[Start of section]

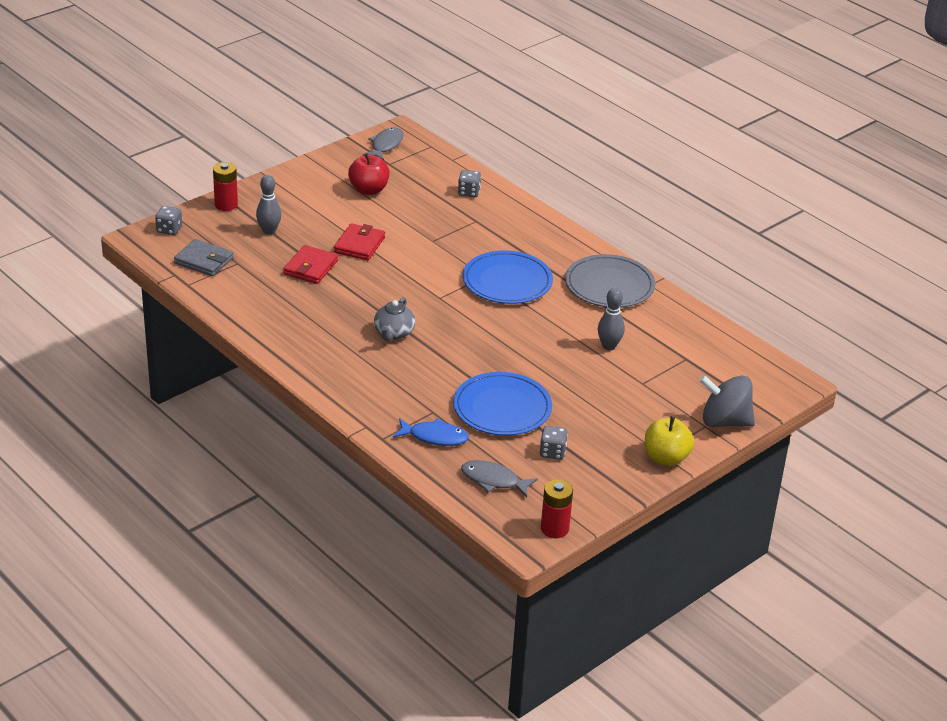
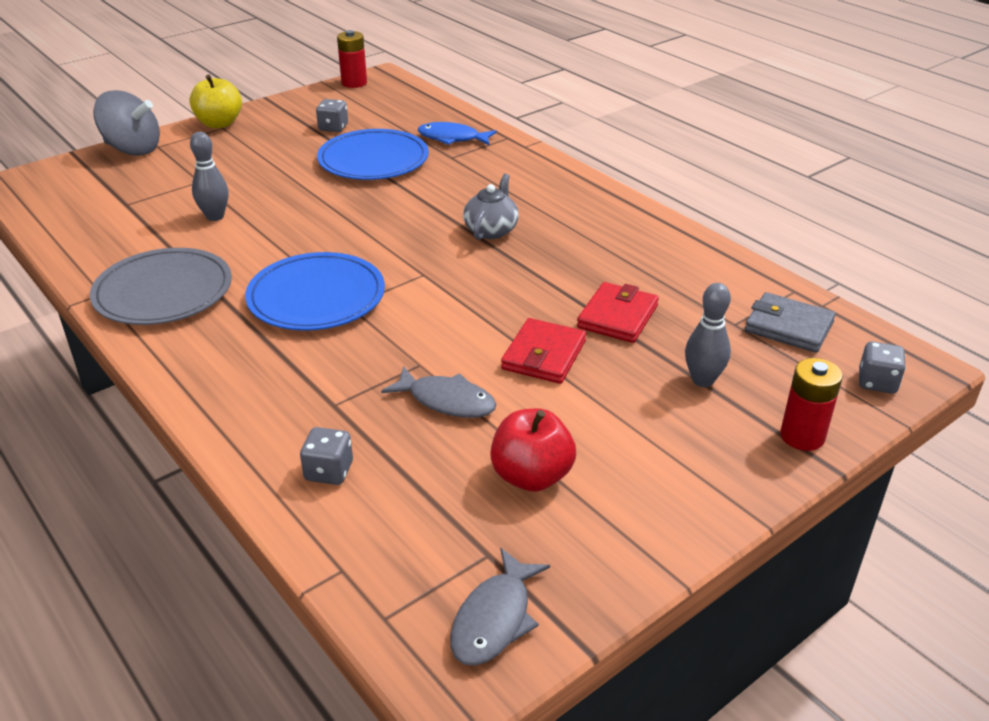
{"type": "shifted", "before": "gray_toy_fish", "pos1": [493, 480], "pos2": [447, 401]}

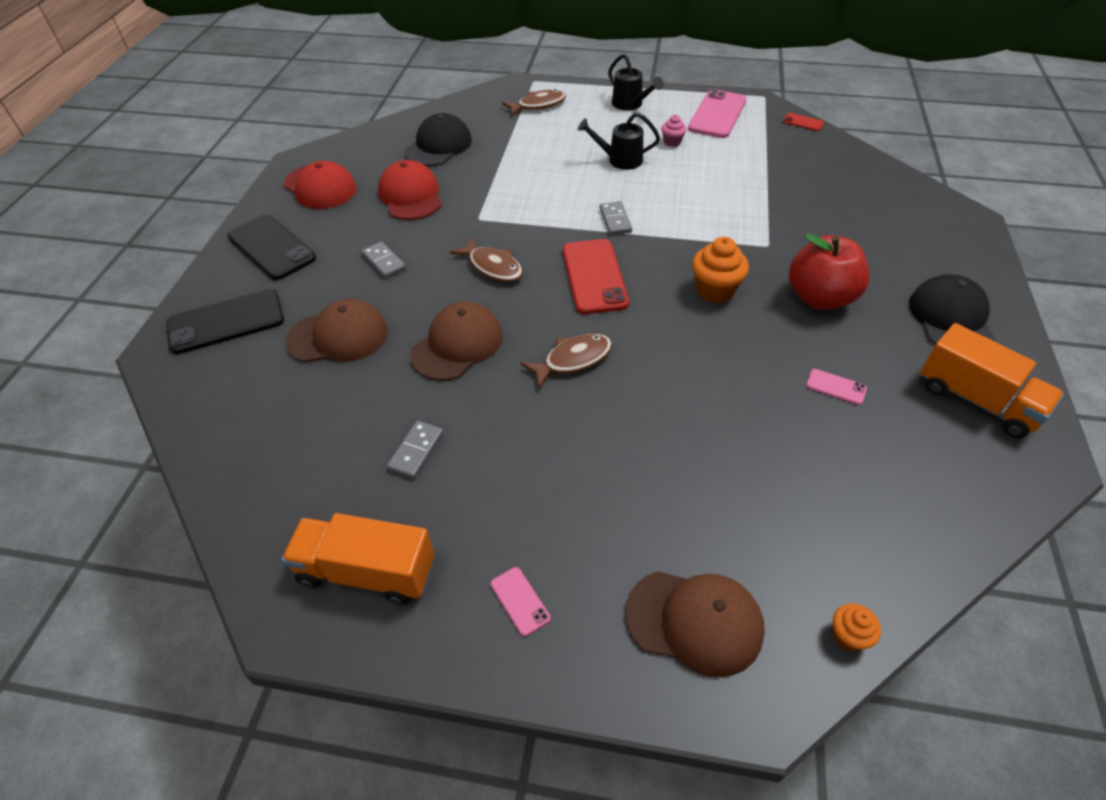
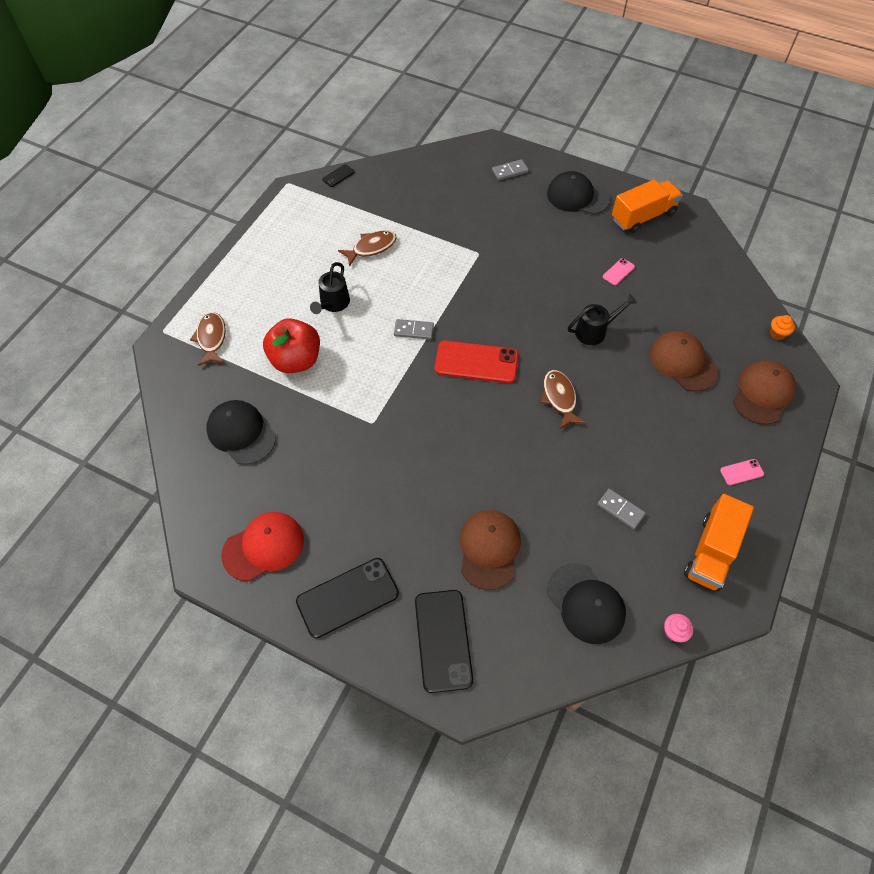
{"type": "shifted", "before": "gray_domino_tile", "pos1": [384, 262], "pos2": [510, 171]}
{"type": "gone", "before": "red_cap", "pos1": [410, 195]}
{"type": "shifted", "before": "russet_cap", "pos1": [457, 345], "pos2": [683, 362]}
{"type": "shifted", "before": "russet_toy_fish", "pos1": [493, 267], "pos2": [371, 248]}
{"type": "shifted", "before": "jet-black_watering_can", "pos1": [630, 105], "pos2": [595, 331]}
{"type": "shifted", "before": "rose-pink_cupcake", "pos1": [672, 142], "pos2": [674, 632]}
{"type": "gone", "before": "rose-pink_mobile_phone", "pos1": [717, 114]}
{"type": "gone", "before": "orange-coloured_cupcake", "pos1": [715, 290]}
{"type": "repainted", "before": "red_mobile_phone", "after": "jet-black_mobile_phone", "pos1": [803, 122], "pos2": [338, 176]}
{"type": "shifted", "before": "red_toy_apple", "pos1": [820, 298], "pos2": [296, 360]}
{"type": "new", "after": "jet-black_cap", "pos2": [586, 603]}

[End of section]

--- Task objective ---
Retype the records exactly, but skip the pictures.

--- Response area ---
{"type": "shifted", "before": "gray_toy_fish", "pos1": [493, 480], "pos2": [447, 401]}

{"type": "shifted", "before": "gray_domino_tile", "pos1": [384, 262], "pos2": [510, 171]}
{"type": "gone", "before": "red_cap", "pos1": [410, 195]}
{"type": "shifted", "before": "russet_cap", "pos1": [457, 345], "pos2": [683, 362]}
{"type": "shifted", "before": "russet_toy_fish", "pos1": [493, 267], "pos2": [371, 248]}
{"type": "shifted", "before": "jet-black_watering_can", "pos1": [630, 105], "pos2": [595, 331]}
{"type": "shifted", "before": "rose-pink_cupcake", "pos1": [672, 142], "pos2": [674, 632]}
{"type": "gone", "before": "rose-pink_mobile_phone", "pos1": [717, 114]}
{"type": "gone", "before": "orange-coloured_cupcake", "pos1": [715, 290]}
{"type": "repainted", "before": "red_mobile_phone", "after": "jet-black_mobile_phone", "pos1": [803, 122], "pos2": [338, 176]}
{"type": "shifted", "before": "red_toy_apple", "pos1": [820, 298], "pos2": [296, 360]}
{"type": "new", "after": "jet-black_cap", "pos2": [586, 603]}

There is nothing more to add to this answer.